• What is expected
Needed from the data below: all lines that contain the word "zener".

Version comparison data
__________________________________________________

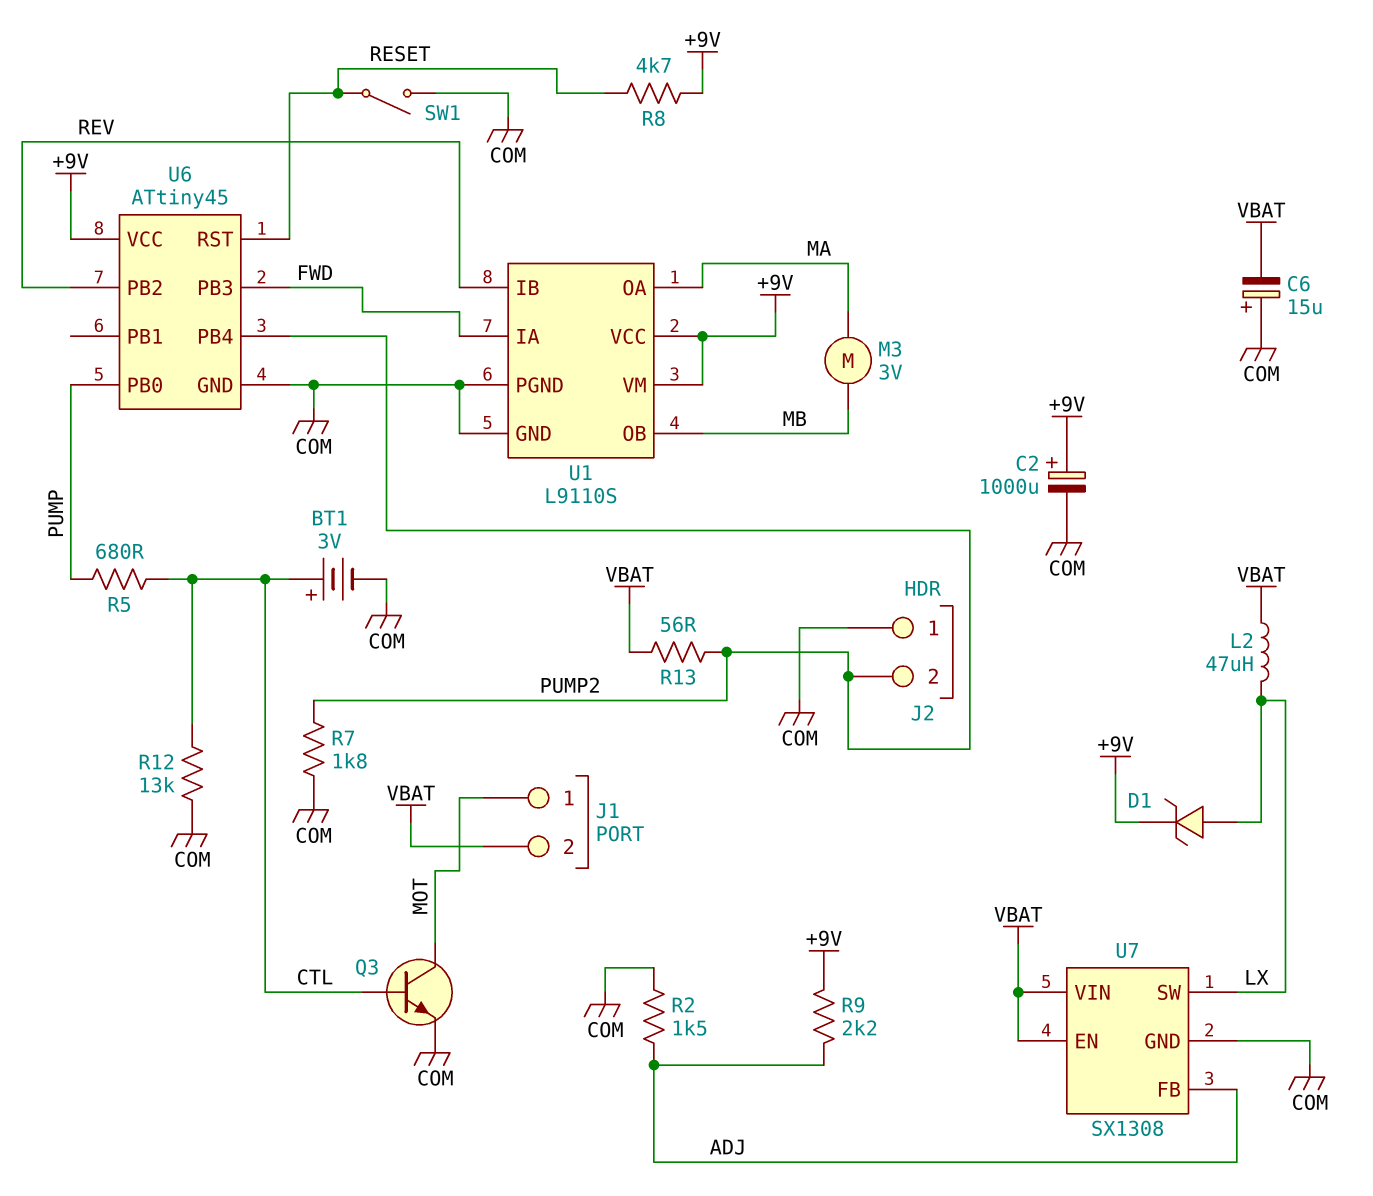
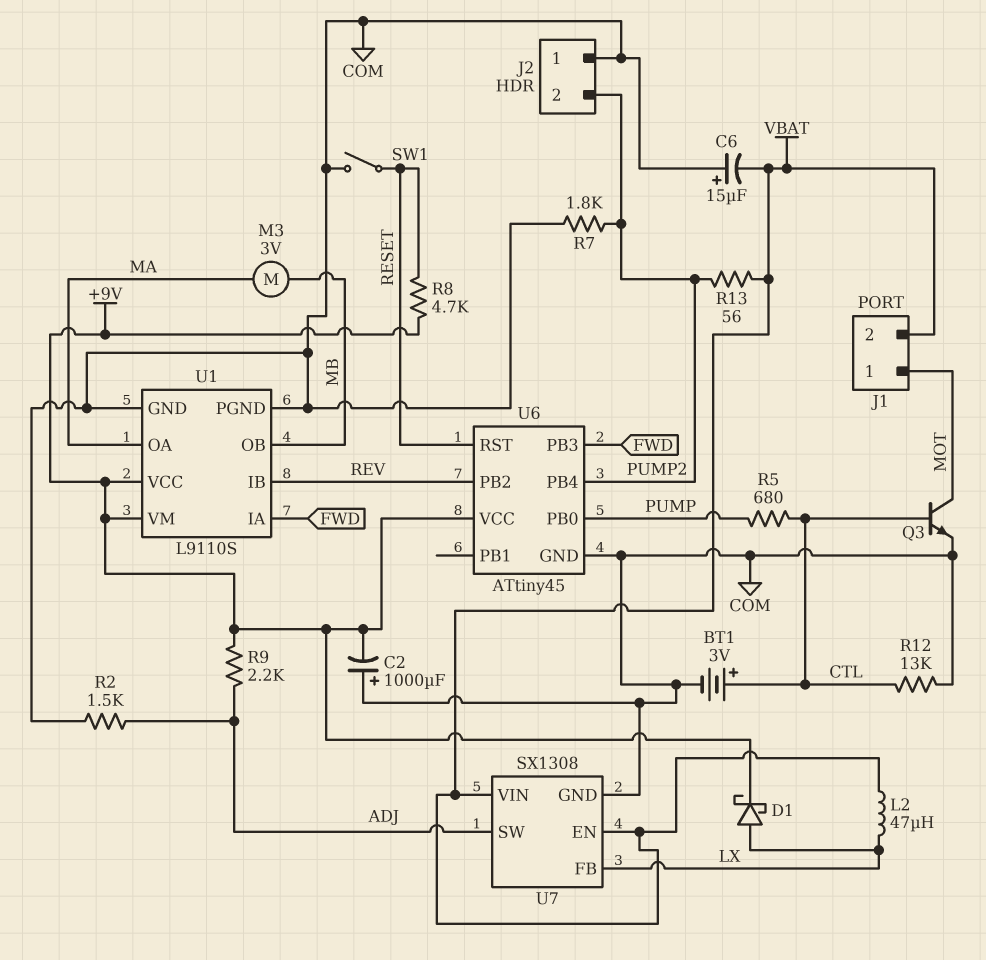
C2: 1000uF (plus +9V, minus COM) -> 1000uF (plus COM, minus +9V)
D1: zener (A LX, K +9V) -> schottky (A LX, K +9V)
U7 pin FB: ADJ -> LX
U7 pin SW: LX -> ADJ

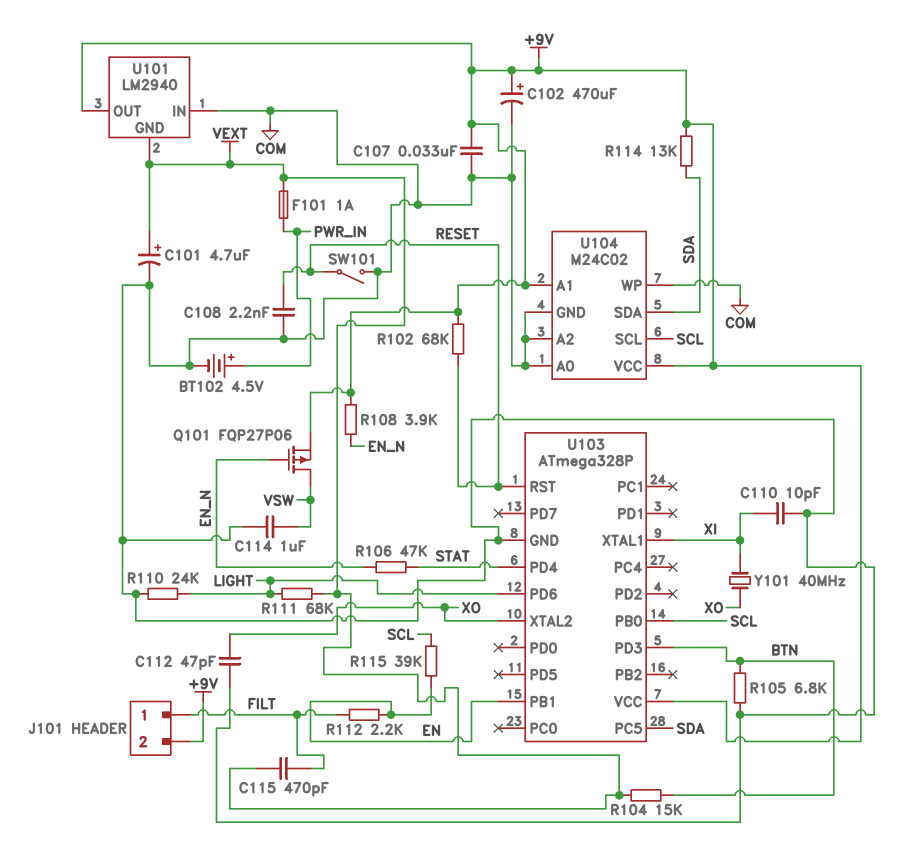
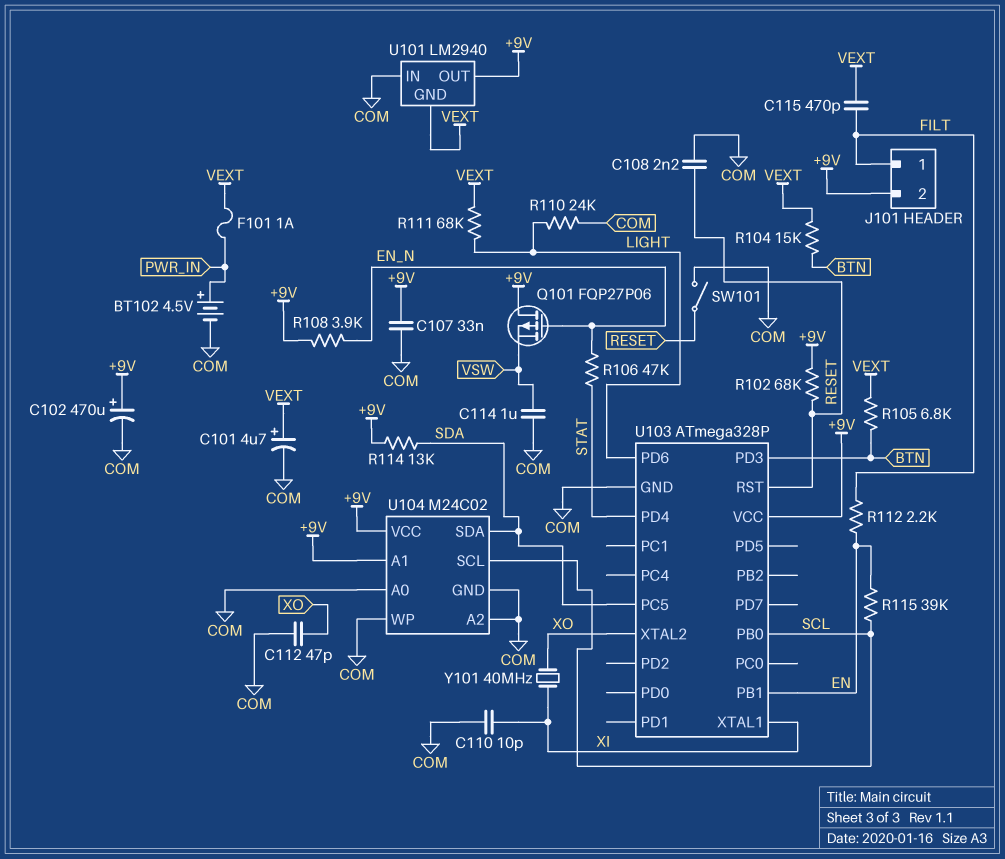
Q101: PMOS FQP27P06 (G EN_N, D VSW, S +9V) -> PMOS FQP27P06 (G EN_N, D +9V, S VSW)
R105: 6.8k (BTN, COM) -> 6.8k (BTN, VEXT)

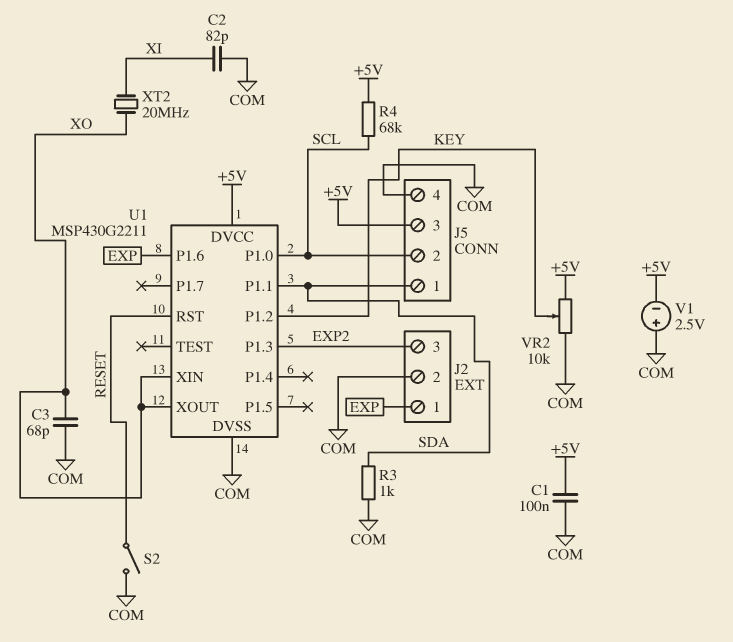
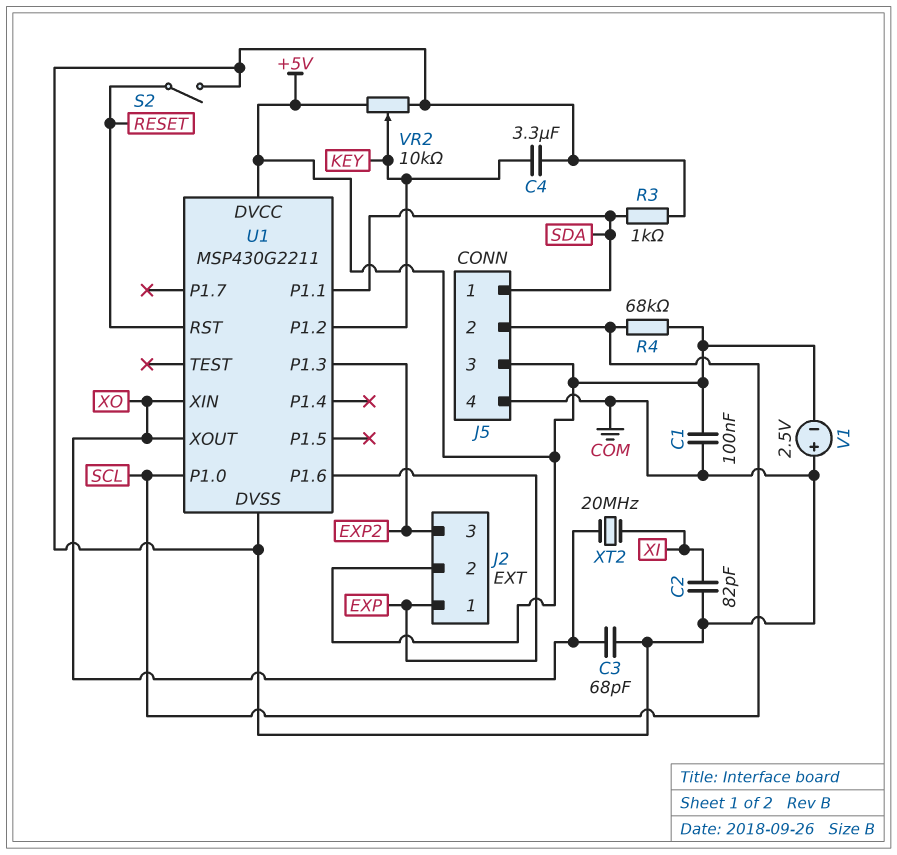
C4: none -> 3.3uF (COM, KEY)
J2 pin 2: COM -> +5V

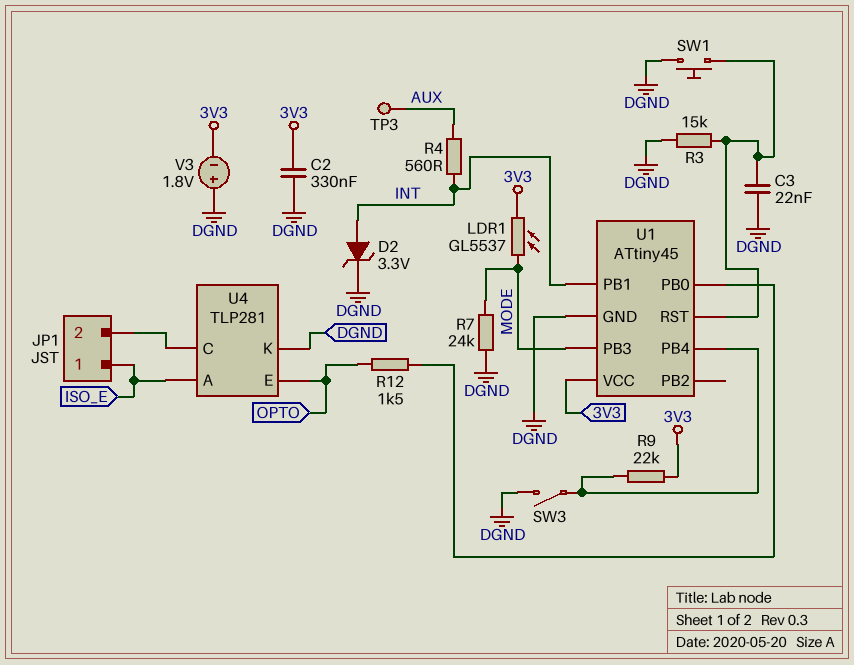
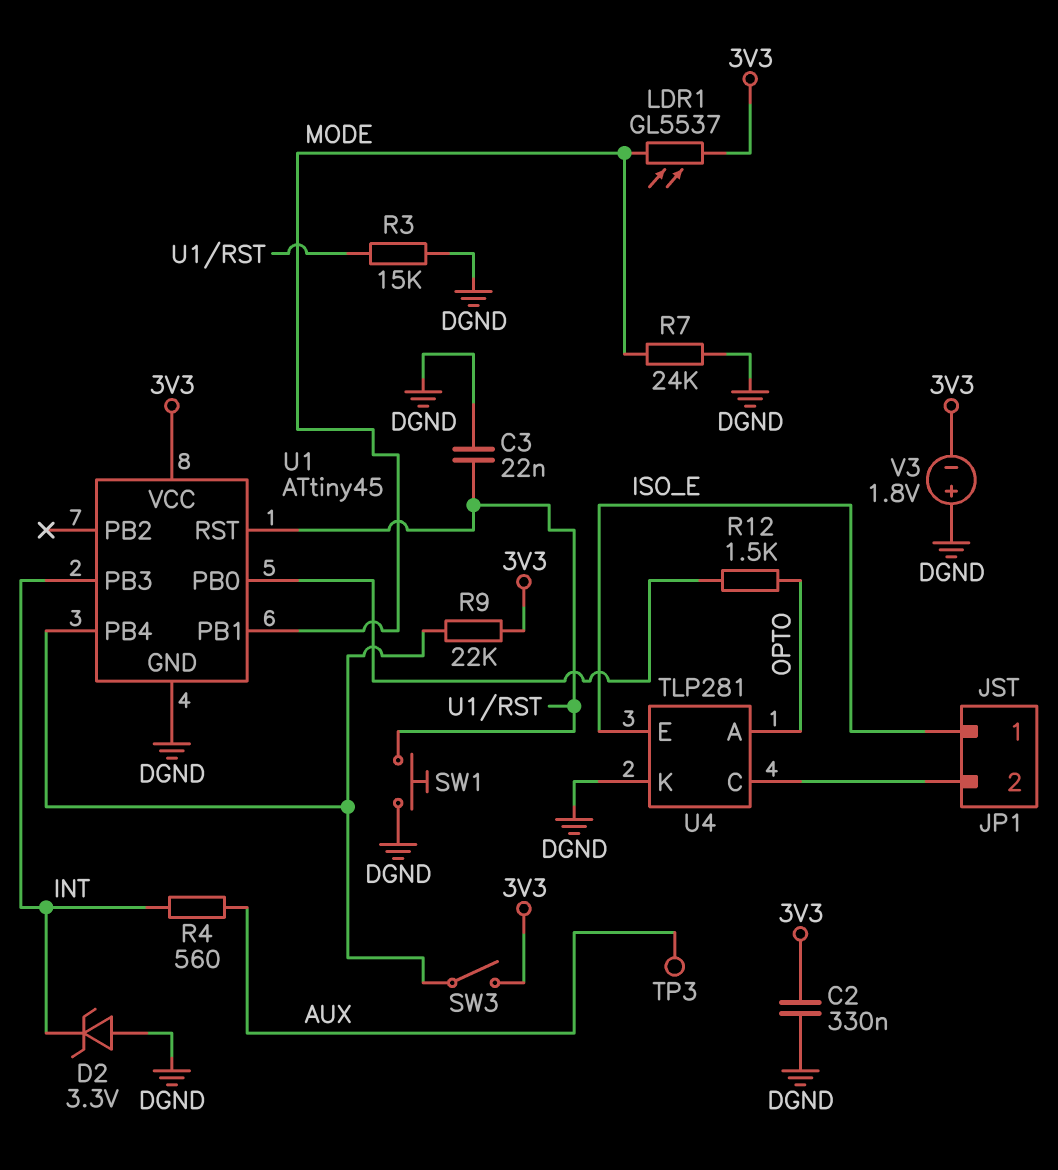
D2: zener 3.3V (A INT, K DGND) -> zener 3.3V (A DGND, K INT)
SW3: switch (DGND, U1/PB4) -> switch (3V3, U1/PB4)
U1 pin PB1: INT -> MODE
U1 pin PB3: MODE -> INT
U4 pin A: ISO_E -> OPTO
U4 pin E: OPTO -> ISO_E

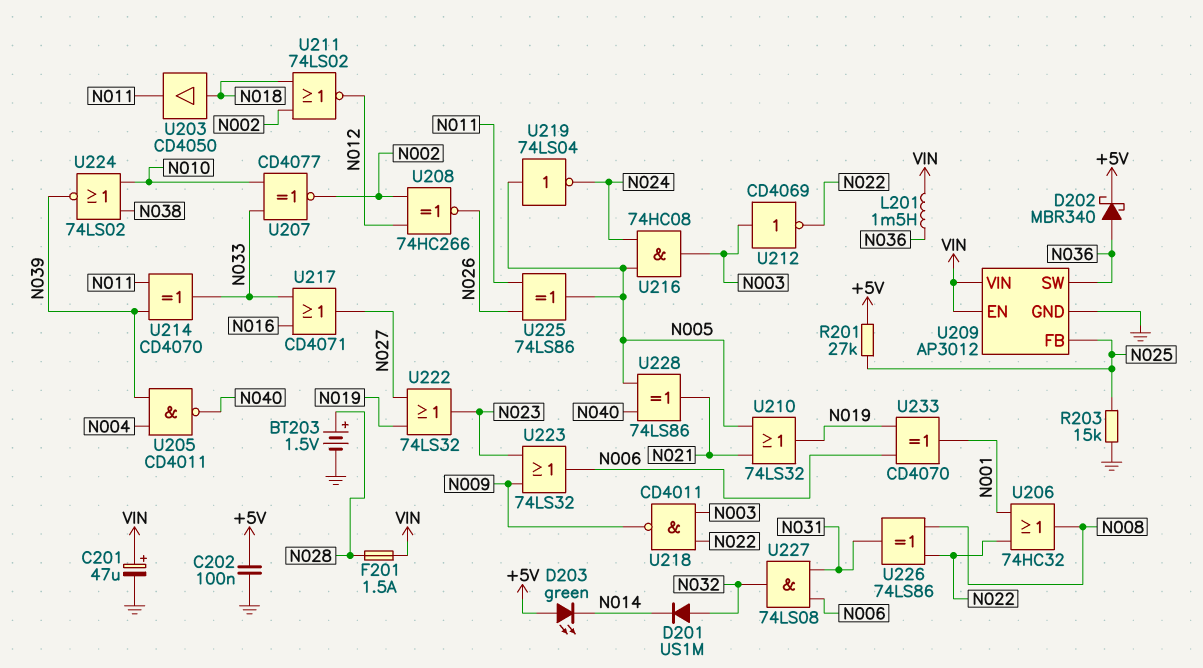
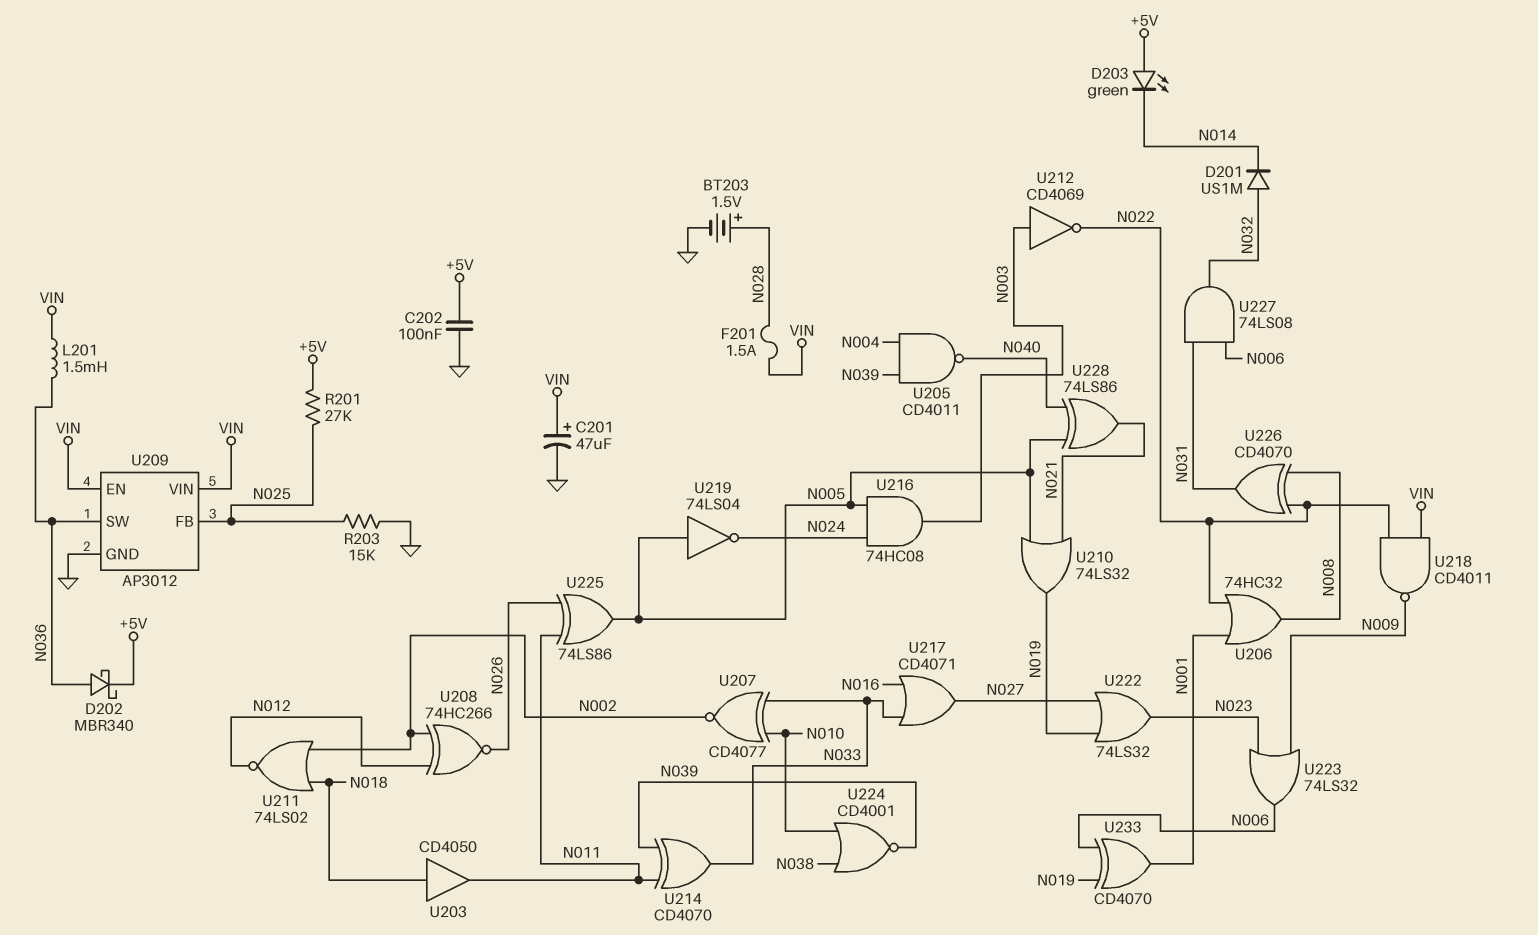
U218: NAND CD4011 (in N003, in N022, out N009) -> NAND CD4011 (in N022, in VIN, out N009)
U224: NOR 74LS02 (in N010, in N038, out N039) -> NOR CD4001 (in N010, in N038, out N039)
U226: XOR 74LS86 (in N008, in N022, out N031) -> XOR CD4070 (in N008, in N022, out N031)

__________________________________________________

• Written answer
D1: zener (A LX, K +9V) -> schottky (A LX, K +9V)
D2: zener 3.3V (A INT, K DGND) -> zener 3.3V (A DGND, K INT)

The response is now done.